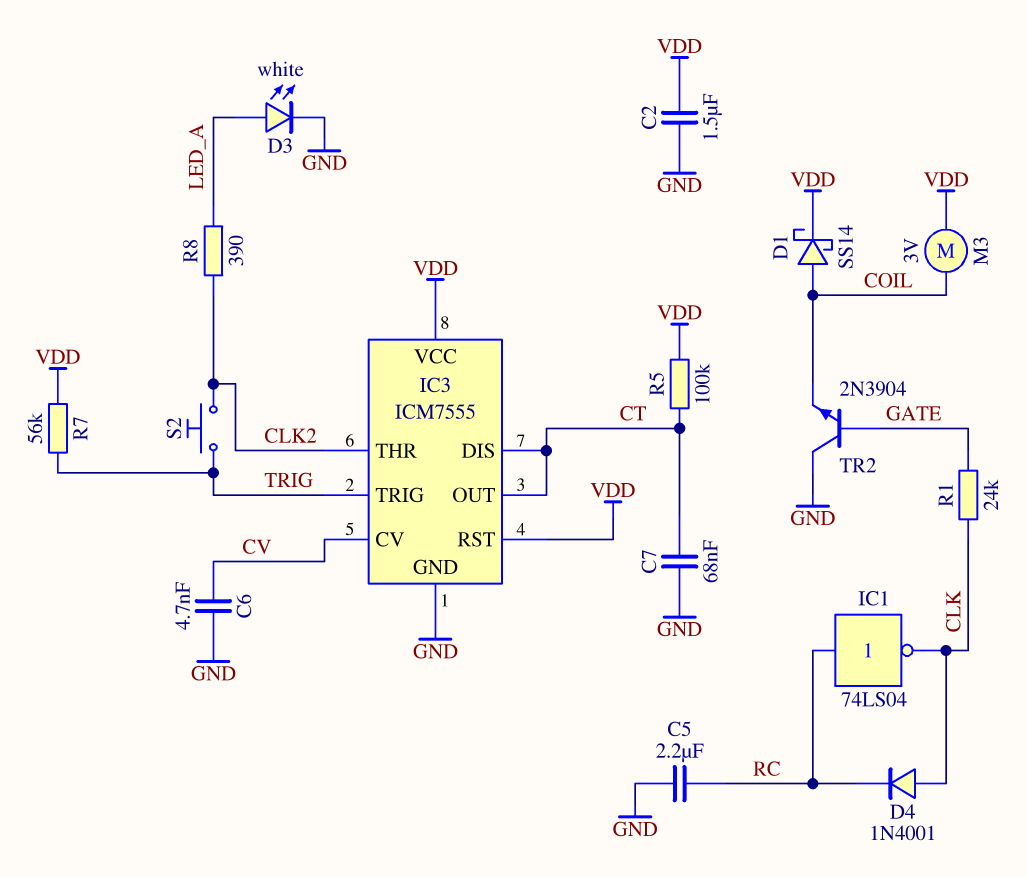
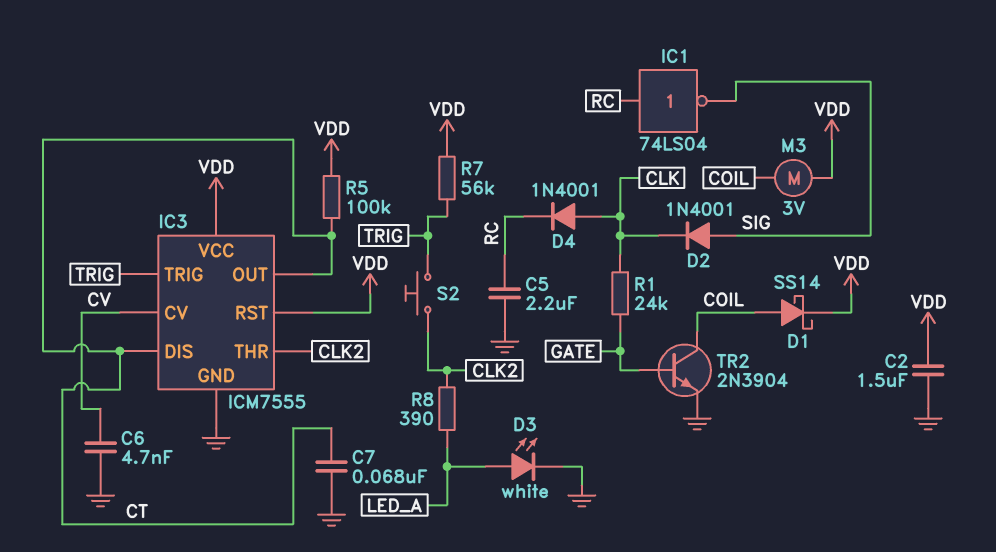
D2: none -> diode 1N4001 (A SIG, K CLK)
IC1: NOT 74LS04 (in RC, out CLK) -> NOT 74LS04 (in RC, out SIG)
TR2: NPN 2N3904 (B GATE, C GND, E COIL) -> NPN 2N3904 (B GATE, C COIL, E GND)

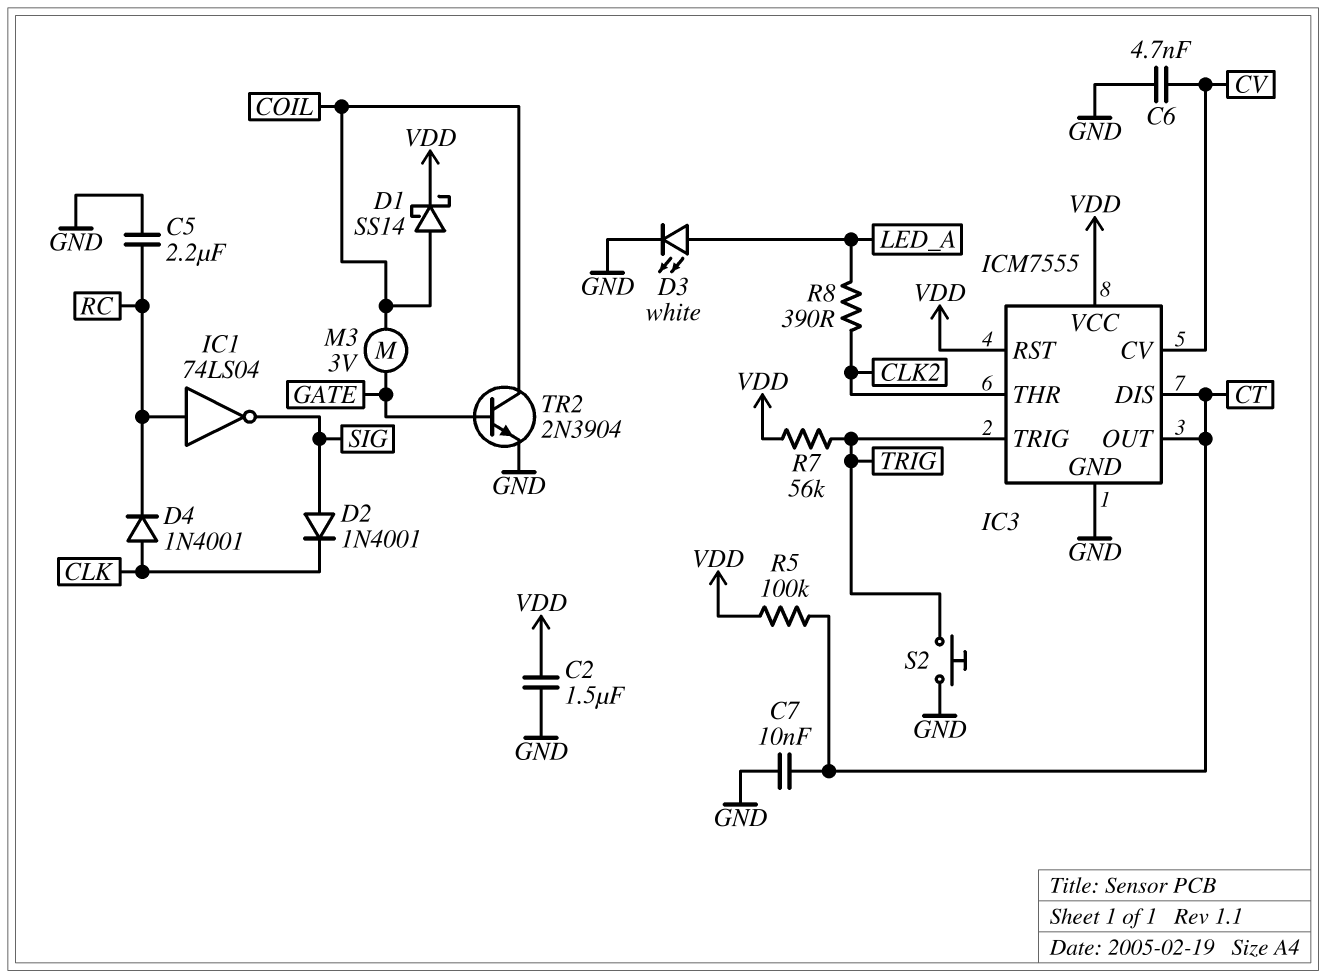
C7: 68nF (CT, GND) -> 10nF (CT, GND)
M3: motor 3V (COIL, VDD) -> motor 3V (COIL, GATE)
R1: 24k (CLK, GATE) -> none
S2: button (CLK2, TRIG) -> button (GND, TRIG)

****************

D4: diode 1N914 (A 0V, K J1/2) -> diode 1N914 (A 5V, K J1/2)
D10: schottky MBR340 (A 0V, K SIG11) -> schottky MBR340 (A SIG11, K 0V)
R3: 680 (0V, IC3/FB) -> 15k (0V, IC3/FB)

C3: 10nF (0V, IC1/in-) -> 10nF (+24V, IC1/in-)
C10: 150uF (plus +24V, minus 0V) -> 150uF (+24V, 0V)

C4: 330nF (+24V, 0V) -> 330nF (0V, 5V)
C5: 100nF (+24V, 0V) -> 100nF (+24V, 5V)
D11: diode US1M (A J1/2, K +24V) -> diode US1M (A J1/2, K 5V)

****************

PROBLEM TO WORK ON:
Among the entries above, copy exactly only the lines starting with the one containing "C3: 10nF (0V, IC1/in-)" and going through the one containing "D11: diode US1M", both ends included.

SOLVED EXERCISE:
C3: 10nF (0V, IC1/in-) -> 10nF (+24V, IC1/in-)
C10: 150uF (plus +24V, minus 0V) -> 150uF (+24V, 0V)

C4: 330nF (+24V, 0V) -> 330nF (0V, 5V)
C5: 100nF (+24V, 0V) -> 100nF (+24V, 5V)
D11: diode US1M (A J1/2, K +24V) -> diode US1M (A J1/2, K 5V)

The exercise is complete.